▶ [WHAT THE EXERCISE ASKS] Your response should contain every line from the data below that holds the string "round".

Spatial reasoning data
Segment Open

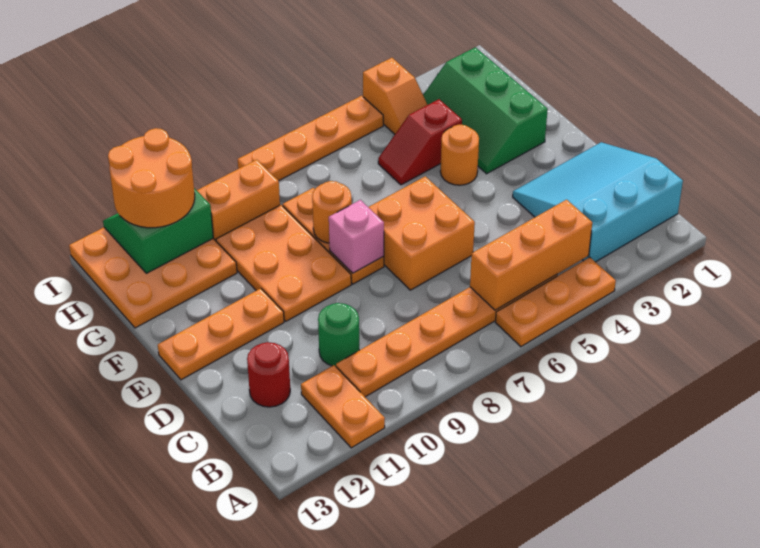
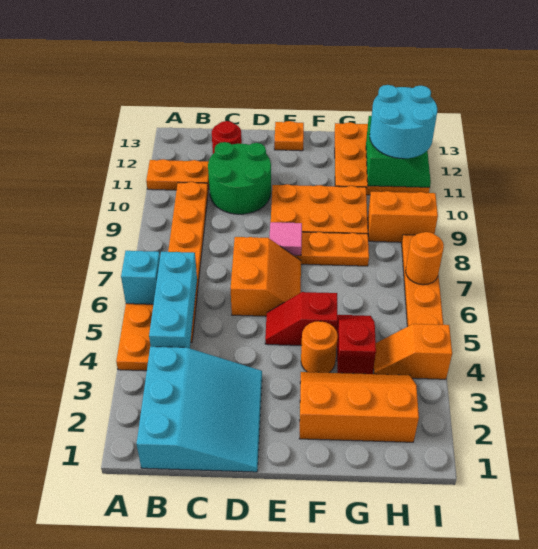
none -> cyan brick A6 level 2
orange brick B4:B6 level 2 -> cyan brick B4:B6 level 2
green round brick C10 level 1 -> green round brick C10:D11 level 1
orange brick D6:E7 level 1 -> orange slope D6:E7 level 1 top D
none -> red slope E5:F5 level 1 top F
pink brick E8 level 2 -> pink tile E8 level 2
orange plate E11:E13 level 1 -> orange plate E13 level 1
green slope F2:H3 level 1 top 2 -> orange slope F2:H3 level 1 top 2
orange round brick F8 level 2 -> orange round brick I7 level 2
orange brick H9:H10 level 1 -> orange brick H9:I9 level 1
orange round brick H11:I12 level 3 -> cyan round brick H11:I12 level 3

Segment Closed

▶ [EXERCISE RESPONSE]
green round brick C10 level 1 -> green round brick C10:D11 level 1
orange round brick F8 level 2 -> orange round brick I7 level 2
orange round brick H11:I12 level 3 -> cyan round brick H11:I12 level 3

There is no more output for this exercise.